Work to complete: Retype exactly the span of lines below from the one with "C5: 22nF (DGND, VCTRL) -> 22nF (DGND, VA)" through the one with "C4: 22nF (IN, VCTRL) -> none". Do not include pictures.

======== Material provided ========

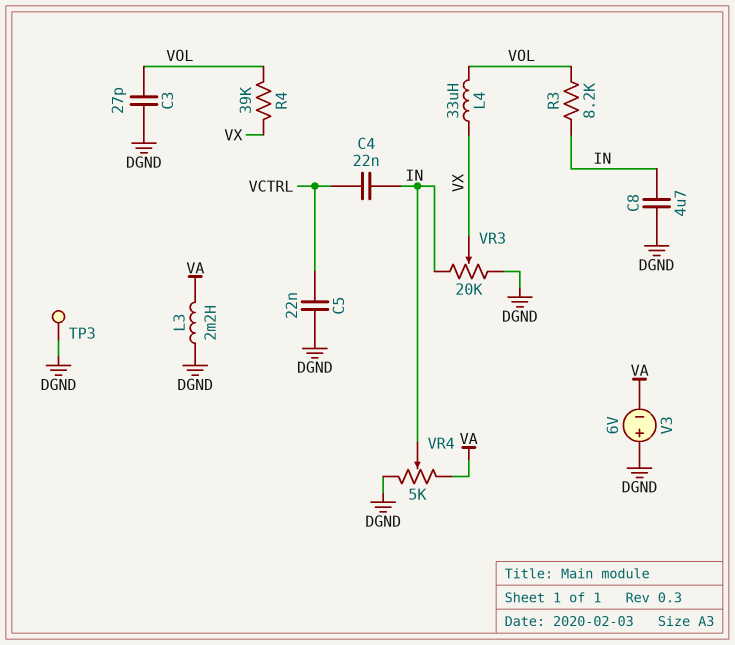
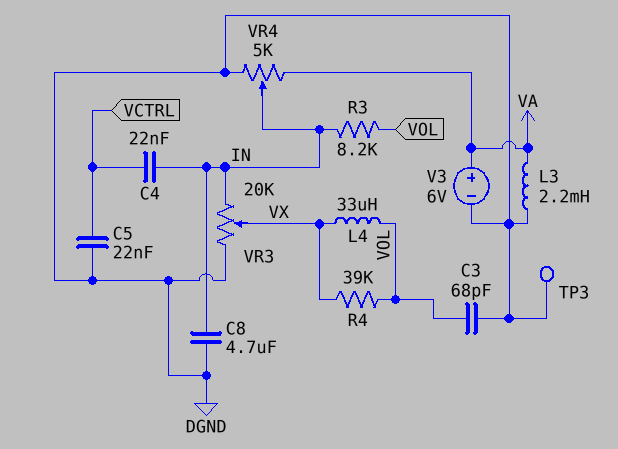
C3: 27pF (DGND, VOL) -> 68pF (DGND, VOL)
V3: 6V (plus DGND, minus VA) -> 6V (plus VA, minus DGND)

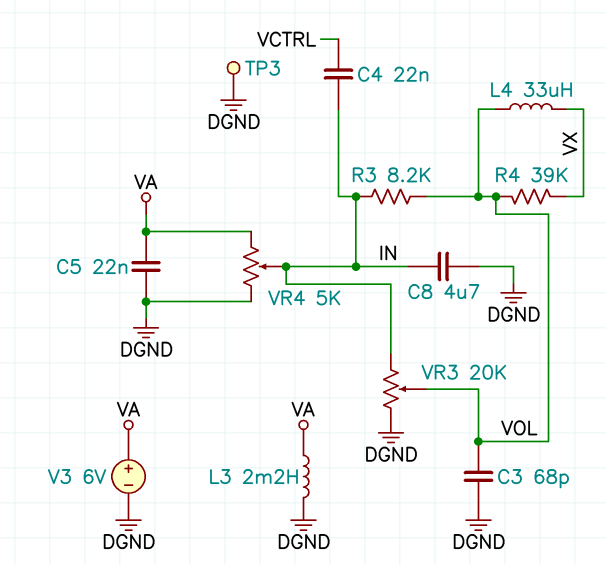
C5: 22nF (DGND, VCTRL) -> 22nF (DGND, VA)
VR3: 20k (DGND, IN, wiper VX) -> 20k (DGND, IN, wiper VOL)

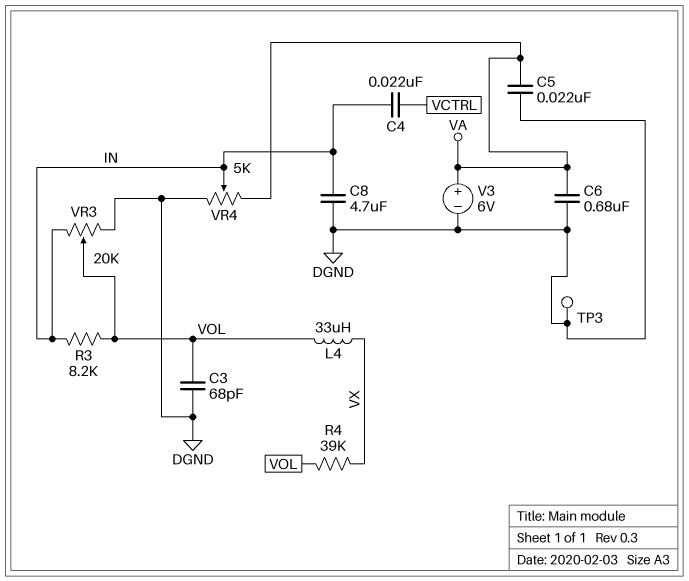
C6: none -> 680nF (DGND, VA)
L3: 2.2mH (DGND, VA) -> none

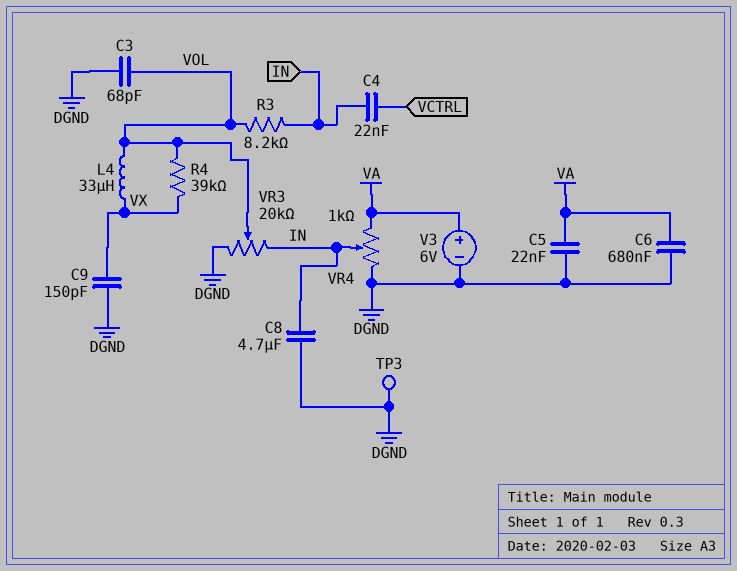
C9: none -> 150pF (DGND, VX)
VR4: 5k (DGND, VA, wiper IN) -> 1k (DGND, VA, wiper IN)

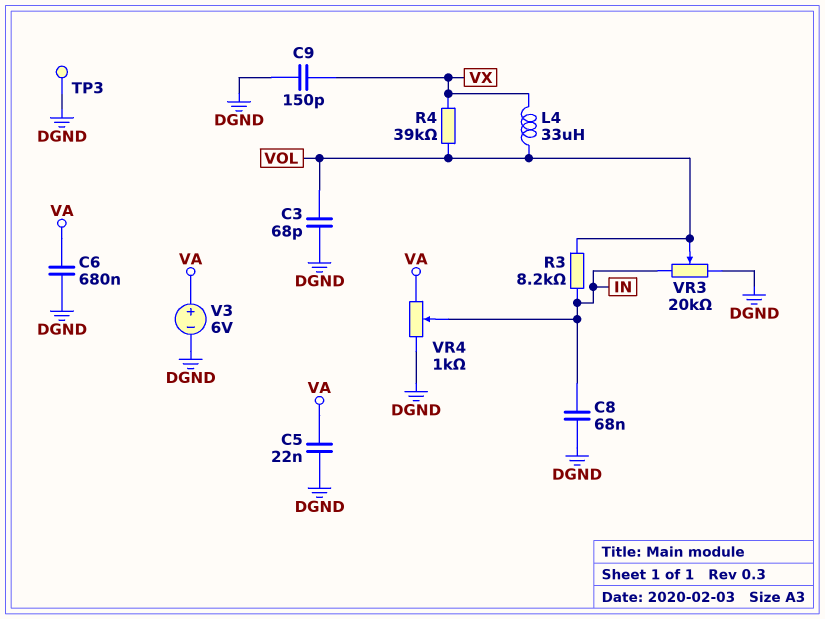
C4: 22nF (IN, VCTRL) -> none
C8: 4.7uF (DGND, IN) -> 68nF (DGND, IN)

========

Result:
C5: 22nF (DGND, VCTRL) -> 22nF (DGND, VA)
VR3: 20k (DGND, IN, wiper VX) -> 20k (DGND, IN, wiper VOL)

C6: none -> 680nF (DGND, VA)
L3: 2.2mH (DGND, VA) -> none

C9: none -> 150pF (DGND, VX)
VR4: 5k (DGND, VA, wiper IN) -> 1k (DGND, VA, wiper IN)

C4: 22nF (IN, VCTRL) -> none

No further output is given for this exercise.